*WHAT THE TASK ASKS*.
The copy you print must match the listing exactly, with its pictures removed.

*ENTRIES SHOWN*.

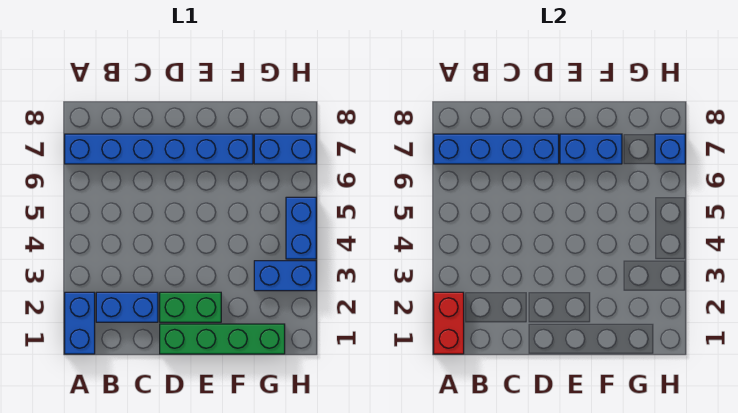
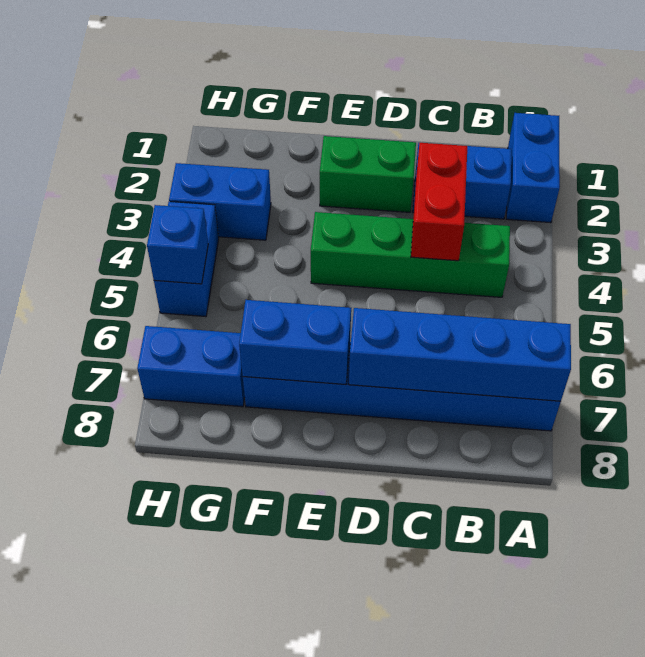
red brick A1:A2 level 2 -> red brick C3:C4 level 2
green brick D1:G1 level 1 -> green brick B4:E4 level 1
blue brick H7 level 2 -> blue brick H5 level 2

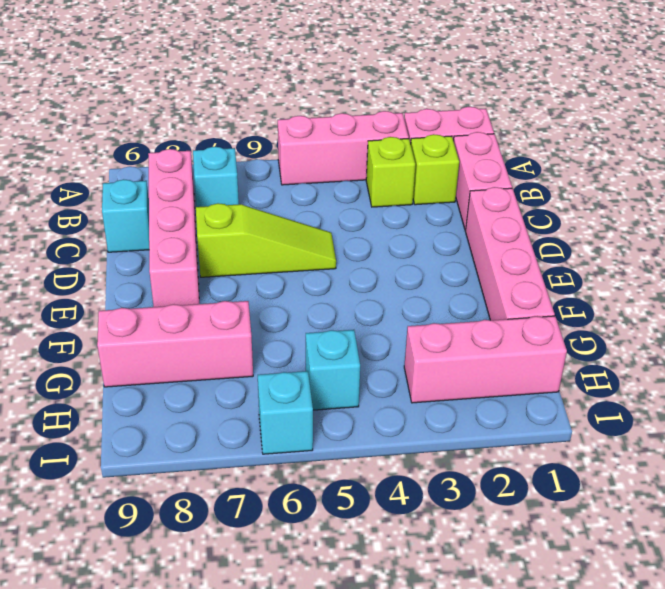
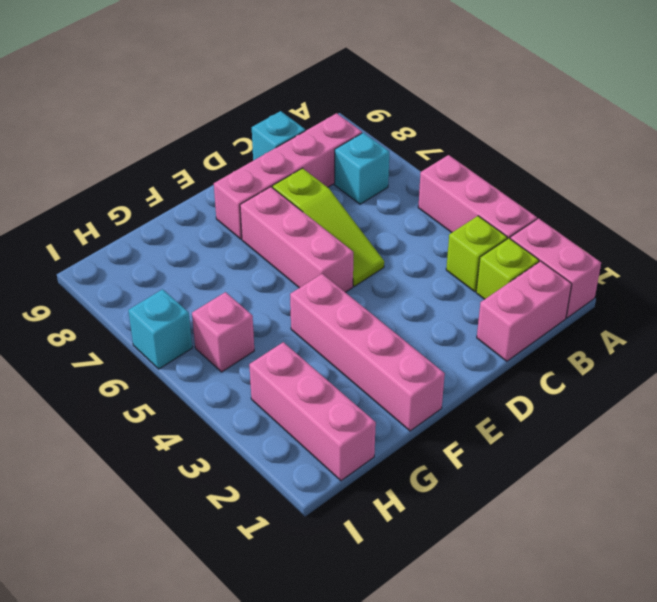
pink brick D1:G1 level 1 -> pink brick F1:F4 level 1
pink brick G7:G9 level 1 -> pink brick E5:E7 level 1
cyan brick H5 level 1 -> pink brick H5 level 1

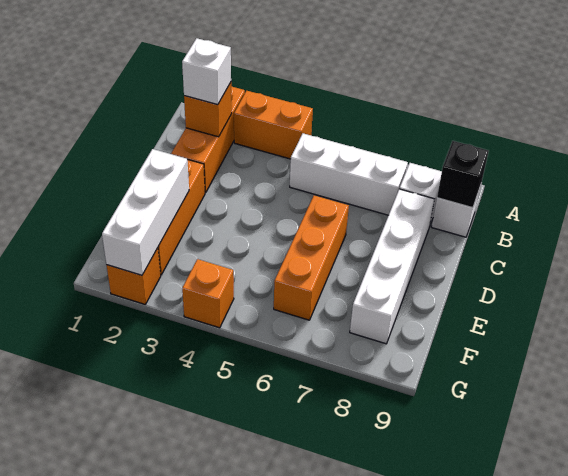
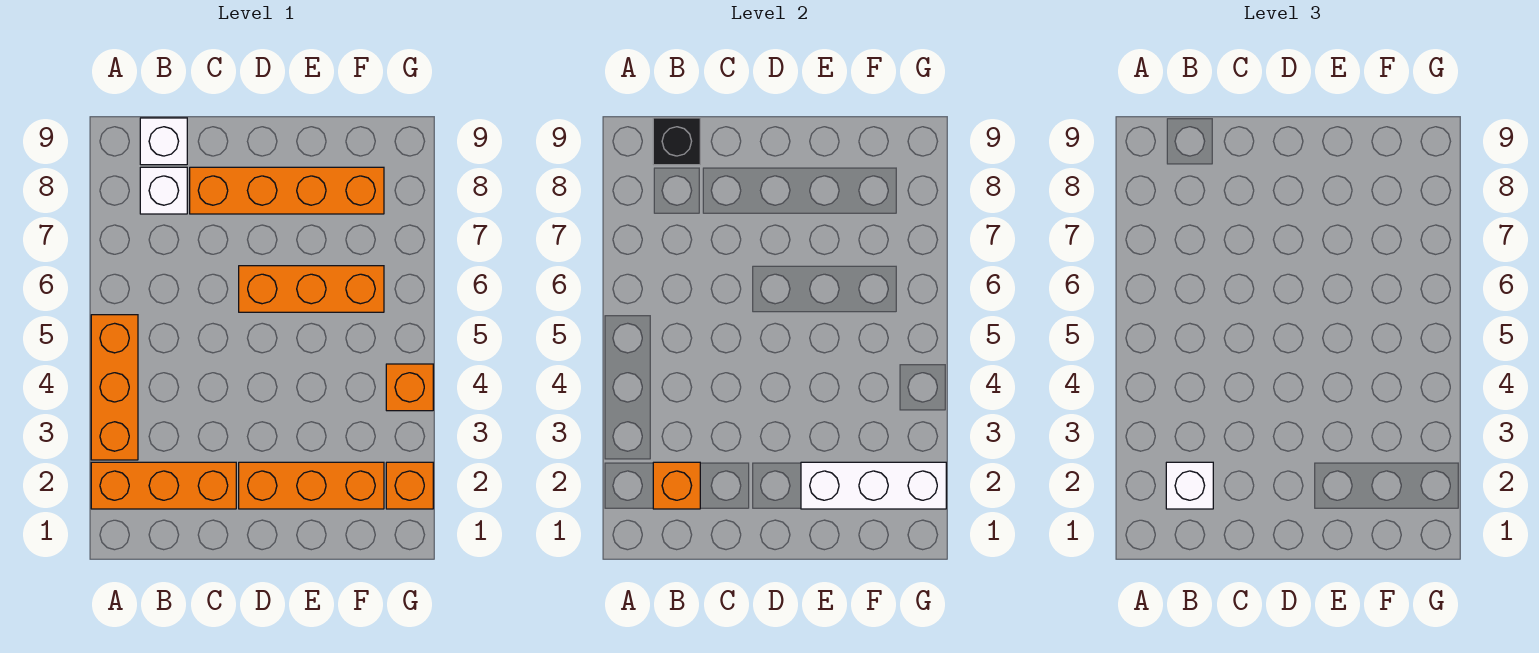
orange brick A3:A4 level 1 -> orange brick A3:A5 level 1
white brick B5:B7 level 1 -> none
white brick C8:F8 level 1 -> orange brick C8:F8 level 1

*SOLUTION TO THIS PROBLEM*.
red brick A1:A2 level 2 -> red brick C3:C4 level 2
green brick D1:G1 level 1 -> green brick B4:E4 level 1
blue brick H7 level 2 -> blue brick H5 level 2

pink brick D1:G1 level 1 -> pink brick F1:F4 level 1
pink brick G7:G9 level 1 -> pink brick E5:E7 level 1
cyan brick H5 level 1 -> pink brick H5 level 1

orange brick A3:A4 level 1 -> orange brick A3:A5 level 1
white brick B5:B7 level 1 -> none
white brick C8:F8 level 1 -> orange brick C8:F8 level 1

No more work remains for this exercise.